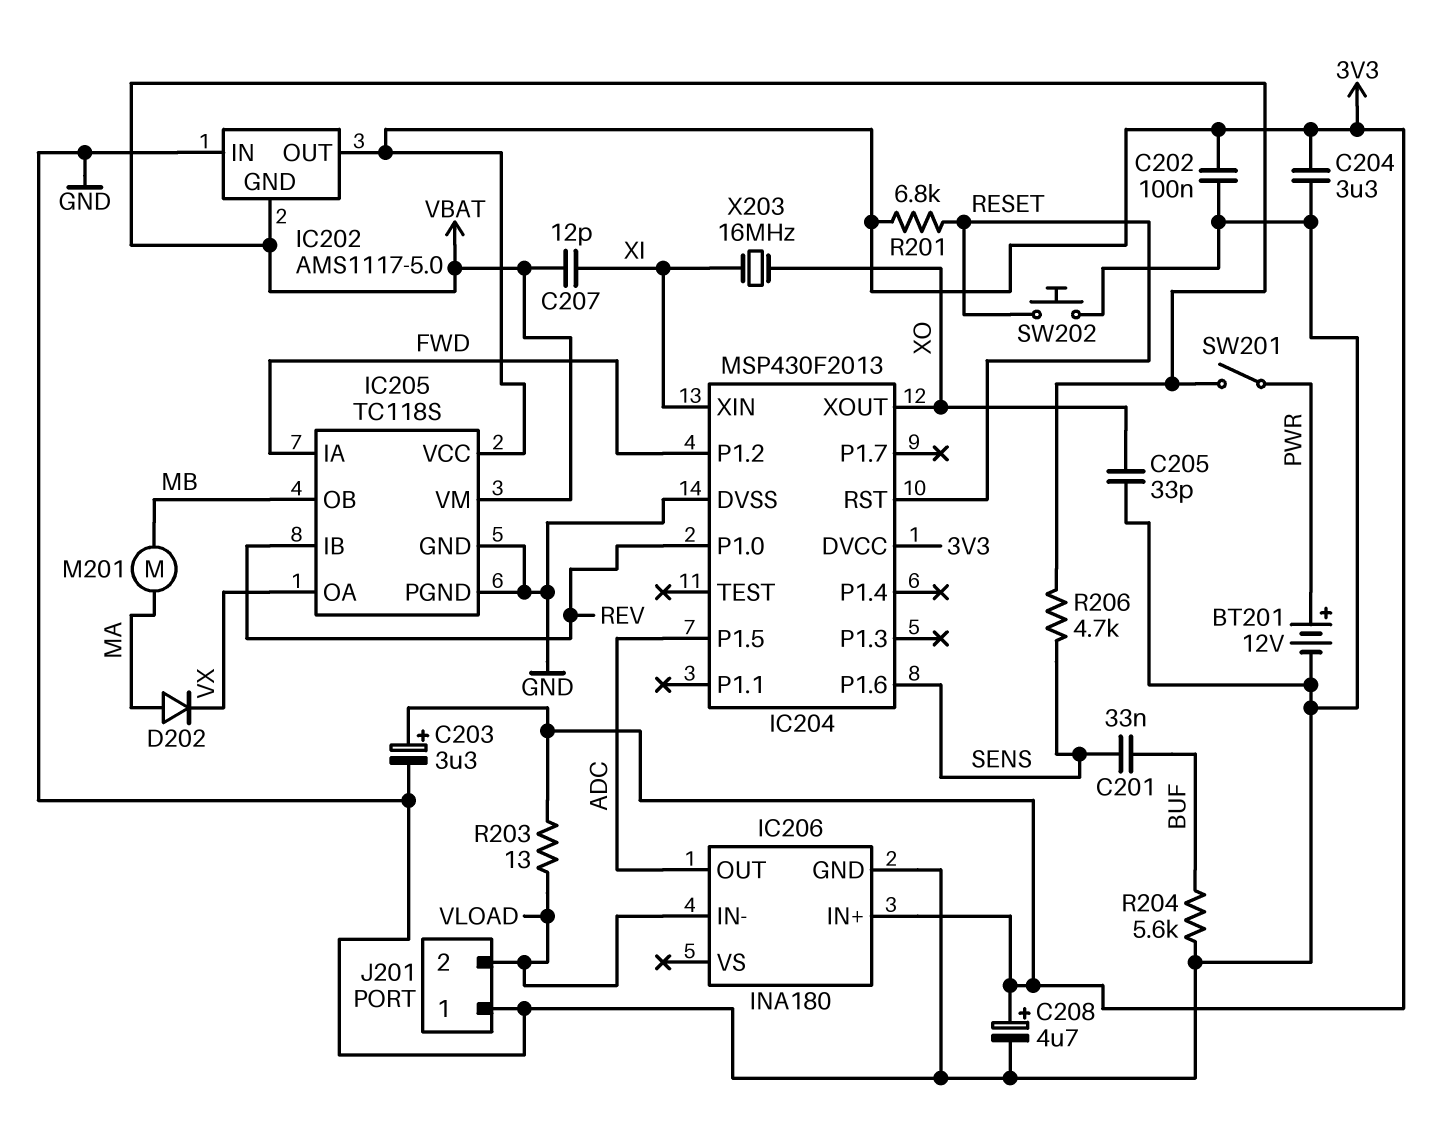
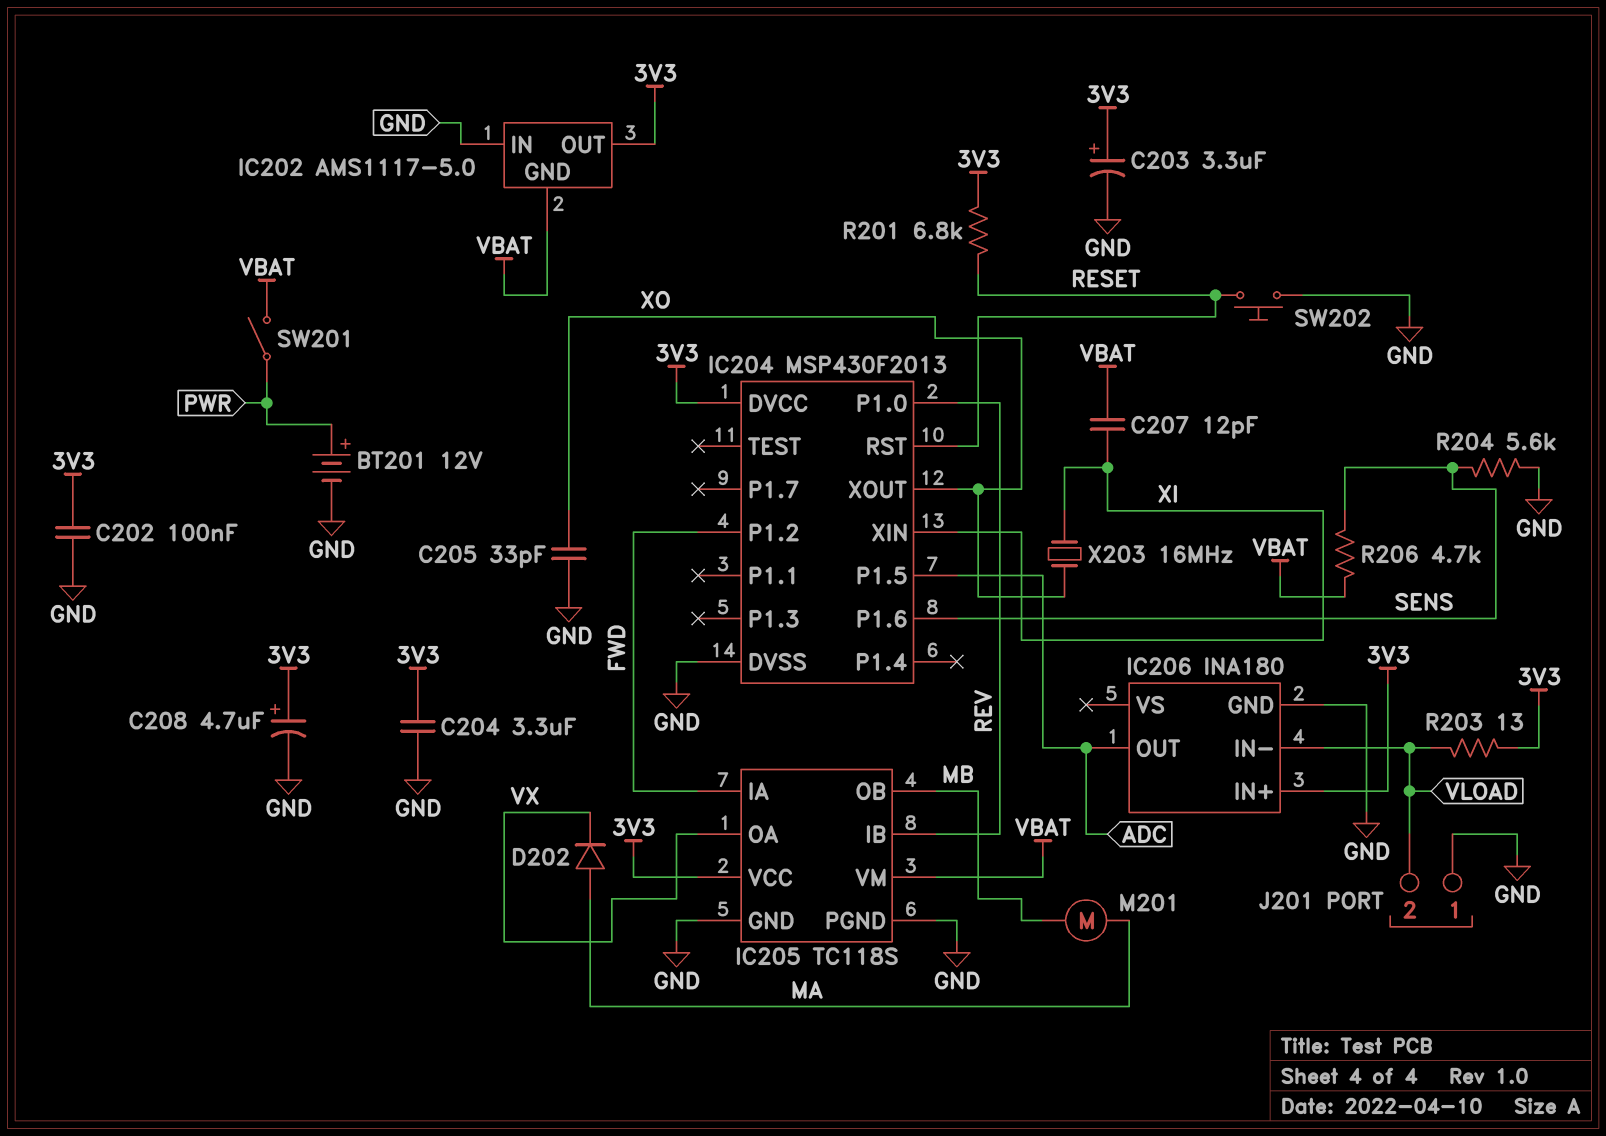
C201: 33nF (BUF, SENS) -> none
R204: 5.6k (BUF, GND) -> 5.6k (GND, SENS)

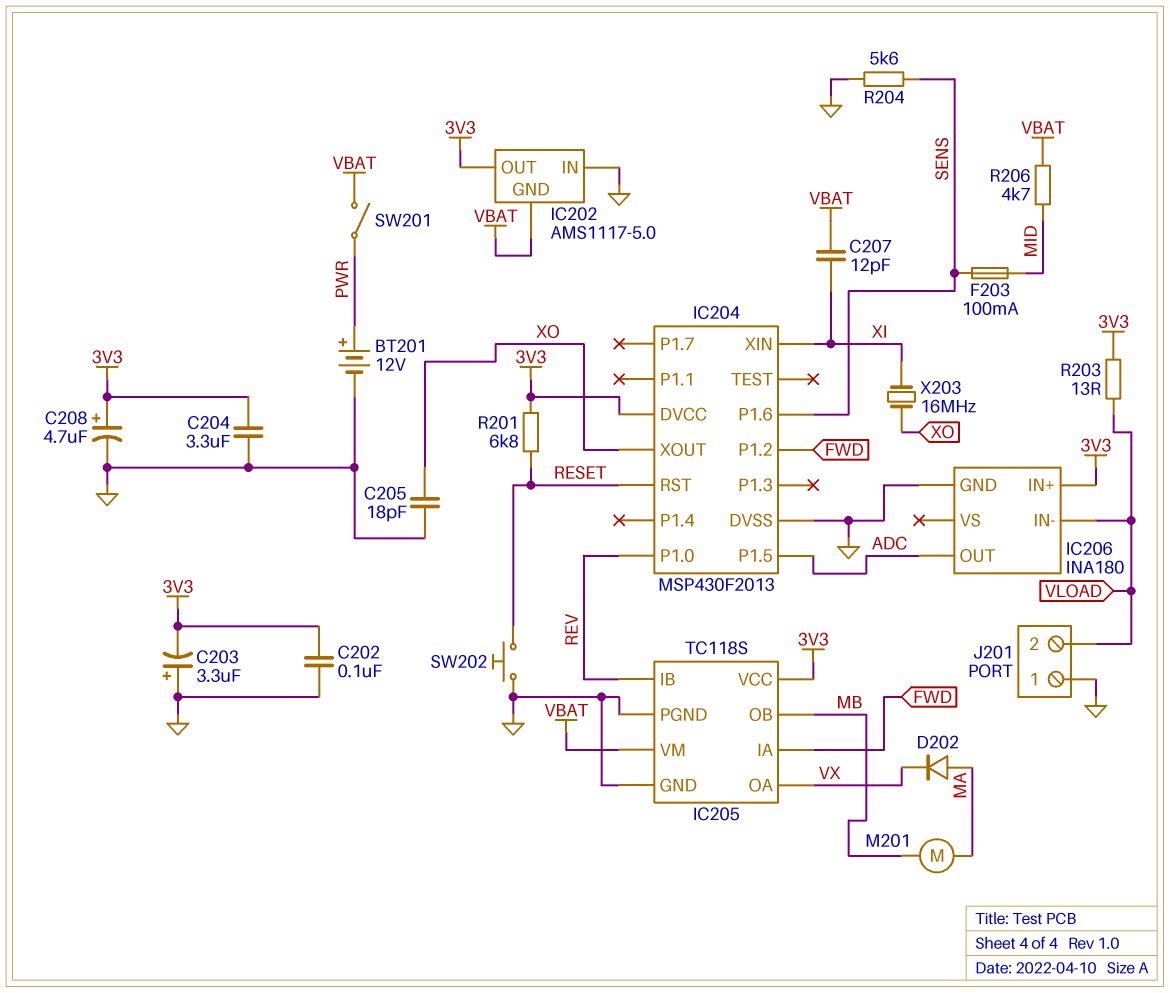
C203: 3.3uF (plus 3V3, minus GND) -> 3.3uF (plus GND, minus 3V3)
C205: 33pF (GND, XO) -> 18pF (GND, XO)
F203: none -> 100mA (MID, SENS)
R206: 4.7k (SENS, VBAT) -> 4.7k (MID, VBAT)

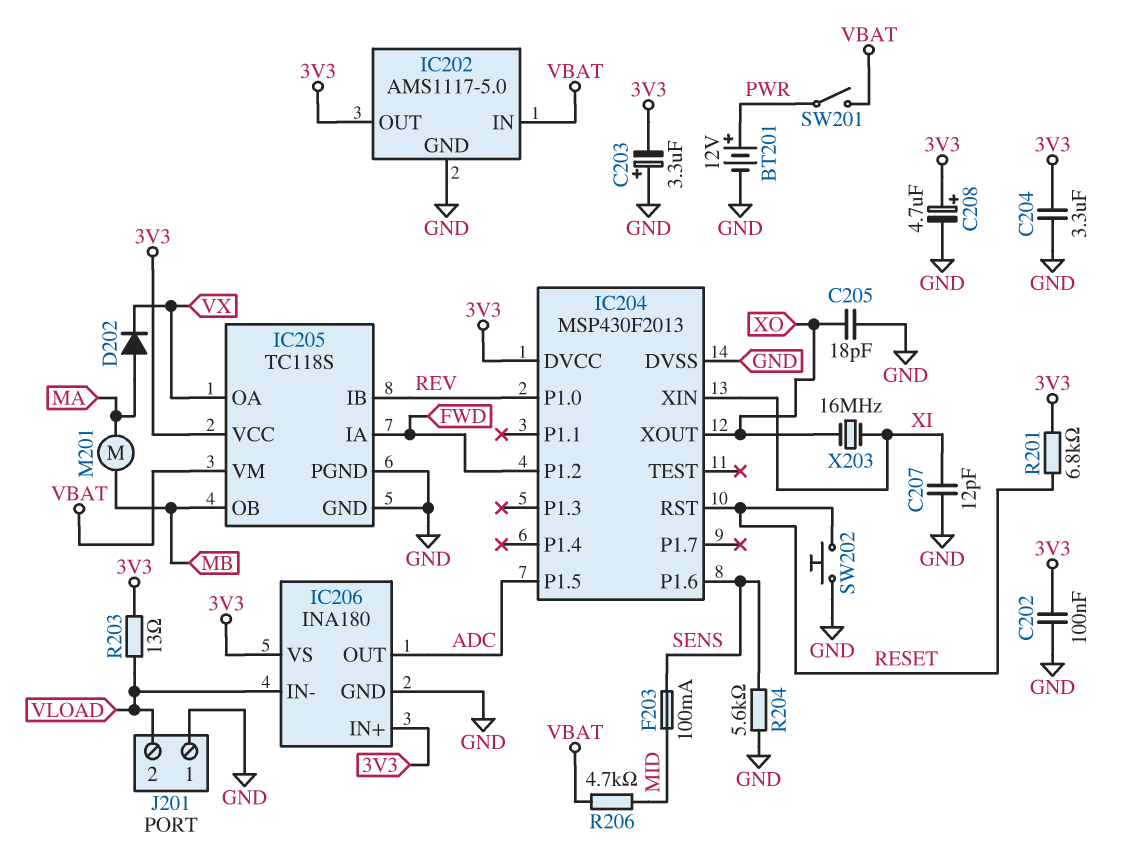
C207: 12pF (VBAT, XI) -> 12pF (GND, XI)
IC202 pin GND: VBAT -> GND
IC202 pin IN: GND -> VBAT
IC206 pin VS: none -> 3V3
§
◆ **WHAT YOU WILL DO**
In the data above, find the line with "R204: 5.6k (BUF, GND) -> 5.6k (GND, SENS)" and repeat it and every line after it through the end, exactly; leave the pictures out.

◆ **RESULT BELOW**
R204: 5.6k (BUF, GND) -> 5.6k (GND, SENS)

C203: 3.3uF (plus 3V3, minus GND) -> 3.3uF (plus GND, minus 3V3)
C205: 33pF (GND, XO) -> 18pF (GND, XO)
F203: none -> 100mA (MID, SENS)
R206: 4.7k (SENS, VBAT) -> 4.7k (MID, VBAT)

C207: 12pF (VBAT, XI) -> 12pF (GND, XI)
IC202 pin GND: VBAT -> GND
IC202 pin IN: GND -> VBAT
IC206 pin VS: none -> 3V3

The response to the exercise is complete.